# [ABOUT THIS EXERCISE]
Copy out the entries that follow, exactly as written.

# [PROVIDED RECORDS]
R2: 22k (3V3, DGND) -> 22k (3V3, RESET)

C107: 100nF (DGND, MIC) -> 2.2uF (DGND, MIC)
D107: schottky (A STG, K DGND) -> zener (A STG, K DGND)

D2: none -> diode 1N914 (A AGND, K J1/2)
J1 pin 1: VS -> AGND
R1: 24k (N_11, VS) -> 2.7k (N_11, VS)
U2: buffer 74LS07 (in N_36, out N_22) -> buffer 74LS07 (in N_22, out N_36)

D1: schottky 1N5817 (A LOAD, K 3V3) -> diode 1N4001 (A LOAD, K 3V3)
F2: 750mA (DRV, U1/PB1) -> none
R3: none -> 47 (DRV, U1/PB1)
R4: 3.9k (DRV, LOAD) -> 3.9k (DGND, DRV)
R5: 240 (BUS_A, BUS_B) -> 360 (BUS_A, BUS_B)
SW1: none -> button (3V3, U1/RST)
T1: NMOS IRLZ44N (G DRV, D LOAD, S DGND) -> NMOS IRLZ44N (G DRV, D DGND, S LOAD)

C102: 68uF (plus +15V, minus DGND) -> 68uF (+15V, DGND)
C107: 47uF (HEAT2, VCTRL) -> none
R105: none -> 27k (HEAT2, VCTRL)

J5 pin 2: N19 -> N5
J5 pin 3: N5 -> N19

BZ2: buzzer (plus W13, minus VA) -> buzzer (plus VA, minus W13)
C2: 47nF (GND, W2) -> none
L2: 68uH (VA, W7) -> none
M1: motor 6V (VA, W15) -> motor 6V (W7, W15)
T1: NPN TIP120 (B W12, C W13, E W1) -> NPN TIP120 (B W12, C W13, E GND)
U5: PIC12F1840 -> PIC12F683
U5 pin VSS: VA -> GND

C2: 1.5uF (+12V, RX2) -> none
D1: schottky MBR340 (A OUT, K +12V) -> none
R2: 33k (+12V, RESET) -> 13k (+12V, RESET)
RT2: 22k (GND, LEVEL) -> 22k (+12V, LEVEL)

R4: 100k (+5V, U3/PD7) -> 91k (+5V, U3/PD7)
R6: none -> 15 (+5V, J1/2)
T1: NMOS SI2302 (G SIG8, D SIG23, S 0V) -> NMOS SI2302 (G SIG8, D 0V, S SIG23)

# [RESPONSE TO THE EXERCISE]
R2: 22k (3V3, DGND) -> 22k (3V3, RESET)

C107: 100nF (DGND, MIC) -> 2.2uF (DGND, MIC)
D107: schottky (A STG, K DGND) -> zener (A STG, K DGND)

D2: none -> diode 1N914 (A AGND, K J1/2)
J1 pin 1: VS -> AGND
R1: 24k (N_11, VS) -> 2.7k (N_11, VS)
U2: buffer 74LS07 (in N_36, out N_22) -> buffer 74LS07 (in N_22, out N_36)

D1: schottky 1N5817 (A LOAD, K 3V3) -> diode 1N4001 (A LOAD, K 3V3)
F2: 750mA (DRV, U1/PB1) -> none
R3: none -> 47 (DRV, U1/PB1)
R4: 3.9k (DRV, LOAD) -> 3.9k (DGND, DRV)
R5: 240 (BUS_A, BUS_B) -> 360 (BUS_A, BUS_B)
SW1: none -> button (3V3, U1/RST)
T1: NMOS IRLZ44N (G DRV, D LOAD, S DGND) -> NMOS IRLZ44N (G DRV, D DGND, S LOAD)

C102: 68uF (plus +15V, minus DGND) -> 68uF (+15V, DGND)
C107: 47uF (HEAT2, VCTRL) -> none
R105: none -> 27k (HEAT2, VCTRL)

J5 pin 2: N19 -> N5
J5 pin 3: N5 -> N19

BZ2: buzzer (plus W13, minus VA) -> buzzer (plus VA, minus W13)
C2: 47nF (GND, W2) -> none
L2: 68uH (VA, W7) -> none
M1: motor 6V (VA, W15) -> motor 6V (W7, W15)
T1: NPN TIP120 (B W12, C W13, E W1) -> NPN TIP120 (B W12, C W13, E GND)
U5: PIC12F1840 -> PIC12F683
U5 pin VSS: VA -> GND

C2: 1.5uF (+12V, RX2) -> none
D1: schottky MBR340 (A OUT, K +12V) -> none
R2: 33k (+12V, RESET) -> 13k (+12V, RESET)
RT2: 22k (GND, LEVEL) -> 22k (+12V, LEVEL)

R4: 100k (+5V, U3/PD7) -> 91k (+5V, U3/PD7)
R6: none -> 15 (+5V, J1/2)
T1: NMOS SI2302 (G SIG8, D SIG23, S 0V) -> NMOS SI2302 (G SIG8, D 0V, S SIG23)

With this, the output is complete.